> **Action item**: Beginning with the line that includes "degrees clockwise |" and ending with the last line, print the records exactly, leaving every picture out.

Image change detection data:
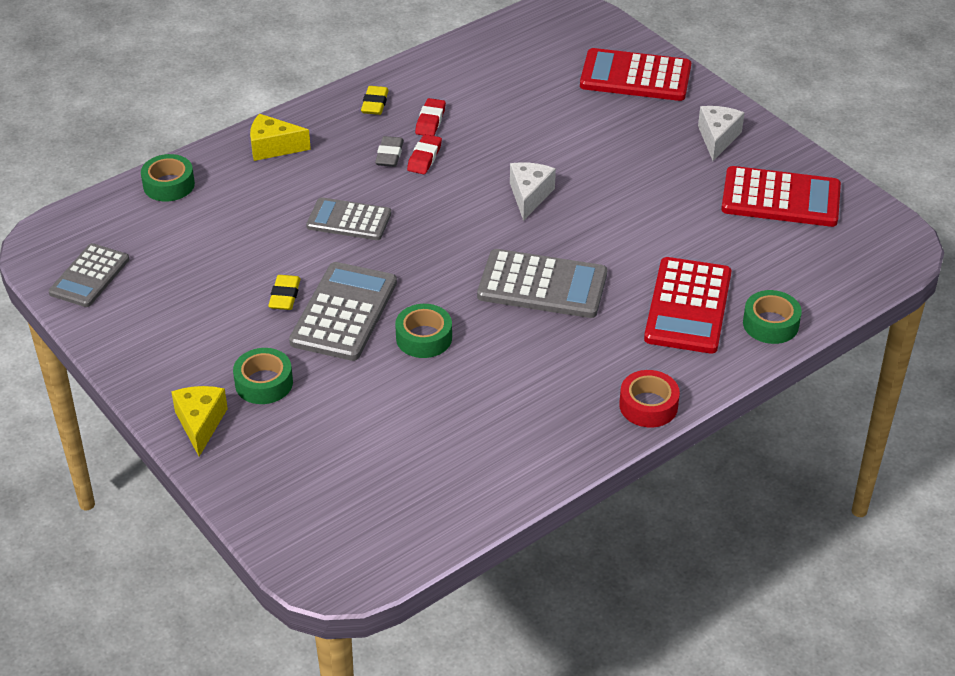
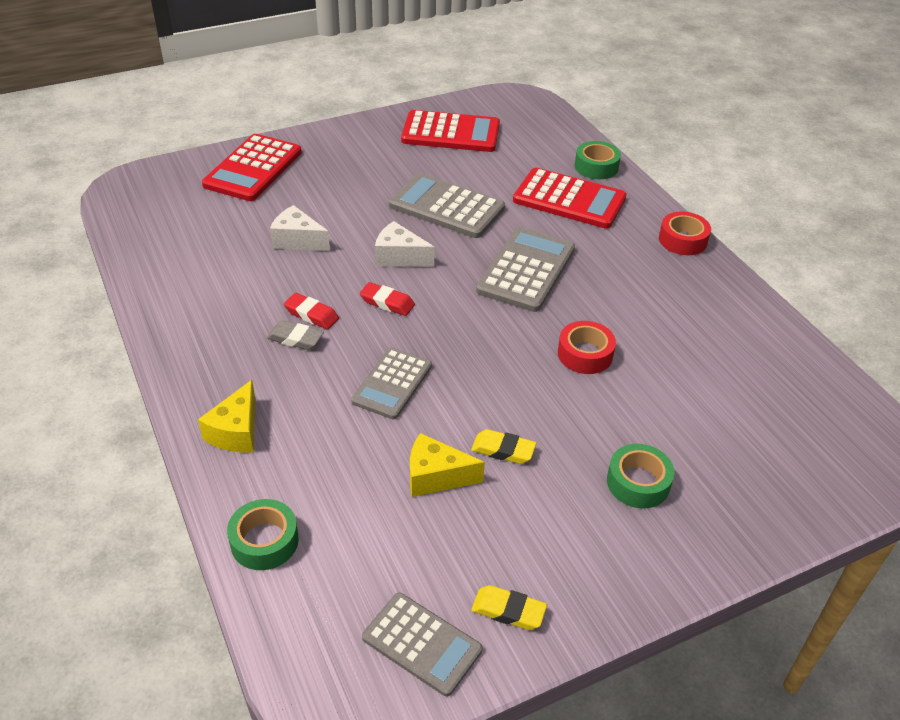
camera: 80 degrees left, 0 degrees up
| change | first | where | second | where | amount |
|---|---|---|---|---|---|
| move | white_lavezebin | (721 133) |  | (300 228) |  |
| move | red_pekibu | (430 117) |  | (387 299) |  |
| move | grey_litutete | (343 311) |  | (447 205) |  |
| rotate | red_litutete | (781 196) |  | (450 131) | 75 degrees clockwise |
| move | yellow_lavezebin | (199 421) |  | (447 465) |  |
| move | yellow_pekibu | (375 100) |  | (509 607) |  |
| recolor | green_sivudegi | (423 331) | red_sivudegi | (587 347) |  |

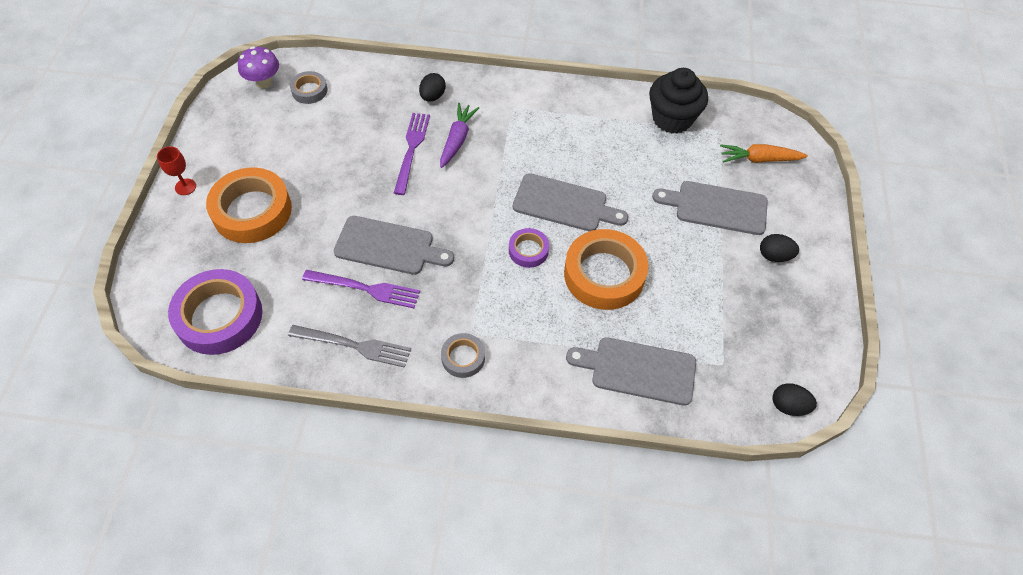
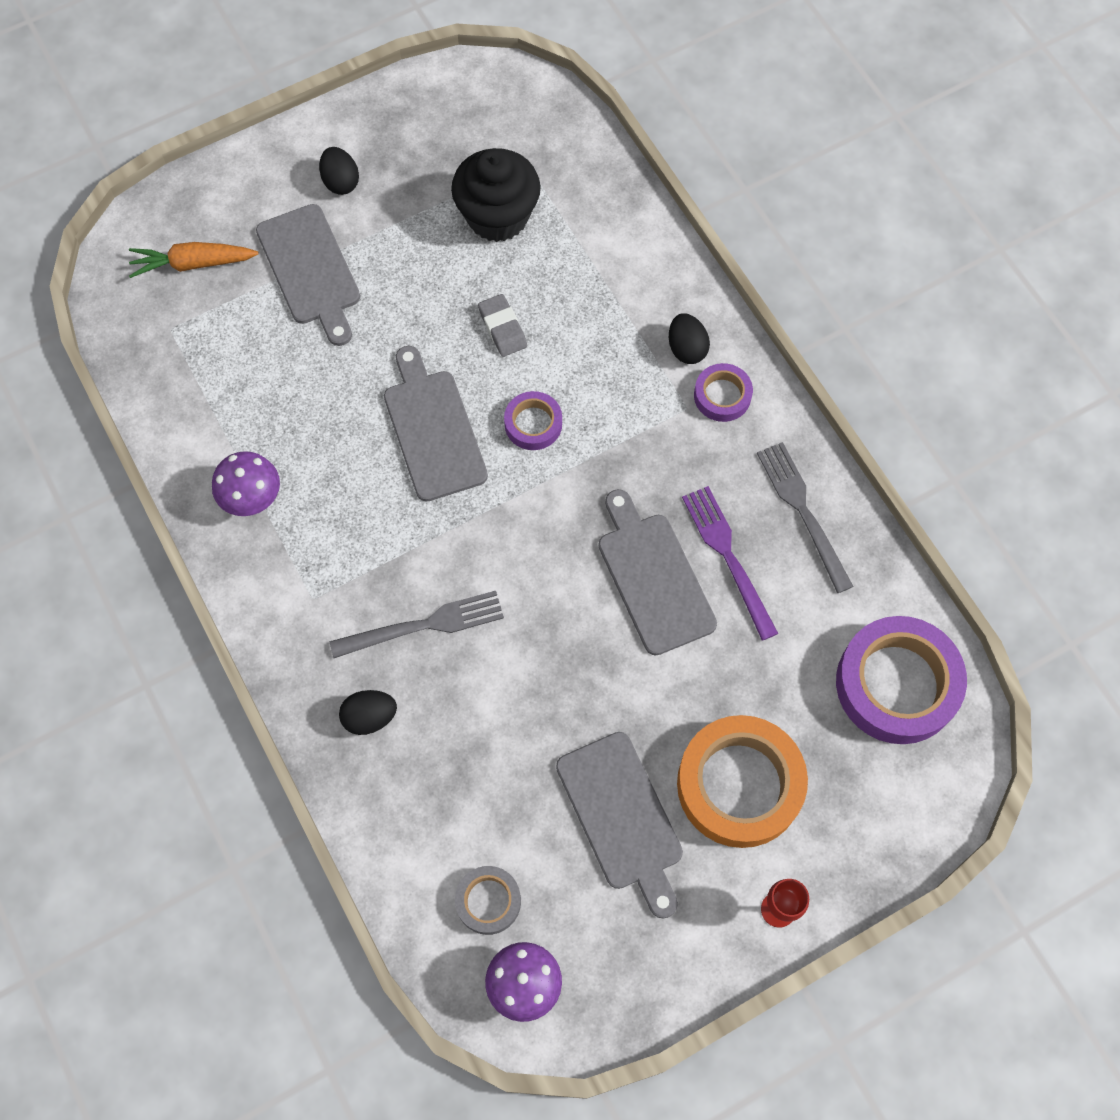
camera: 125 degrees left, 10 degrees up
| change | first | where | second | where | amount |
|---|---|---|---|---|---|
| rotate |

> **Output of the exercise**:
| rotate | red_litutete | (781 196) |  | (450 131) | 75 degrees clockwise |
| move | yellow_lavezebin | (199 421) |  | (447 465) |  |
| move | yellow_pekibu | (375 100) |  | (509 607) |  |
| recolor | green_sivudegi | (423 331) | red_sivudegi | (587 347) |  |

camera: 125 degrees left, 10 degrees up
| change | first | where | second | where | amount |
|---|---|---|---|---|---|
| rotate |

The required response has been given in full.